- **Supplied data**:
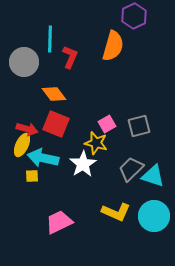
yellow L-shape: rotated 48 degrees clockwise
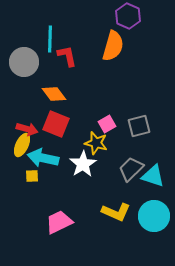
purple hexagon: moved 6 px left; rotated 10 degrees counterclockwise
red L-shape: moved 3 px left, 1 px up; rotated 35 degrees counterclockwise
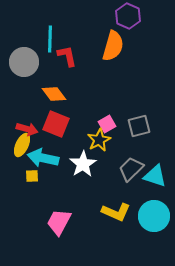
yellow star: moved 3 px right, 3 px up; rotated 30 degrees clockwise
cyan triangle: moved 2 px right
pink trapezoid: rotated 36 degrees counterclockwise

- **Exercise details**: Switch each "counterclockwise" in the items above to "anticlockwise" and write out the lines again with nothing else changed. Omit the pictures from your answer.

- **Result for this task**:
yellow L-shape: rotated 48 degrees clockwise
purple hexagon: moved 6 px left; rotated 10 degrees anticlockwise
red L-shape: moved 3 px left, 1 px up; rotated 35 degrees anticlockwise
yellow star: moved 3 px right, 3 px up; rotated 30 degrees clockwise
cyan triangle: moved 2 px right
pink trapezoid: rotated 36 degrees anticlockwise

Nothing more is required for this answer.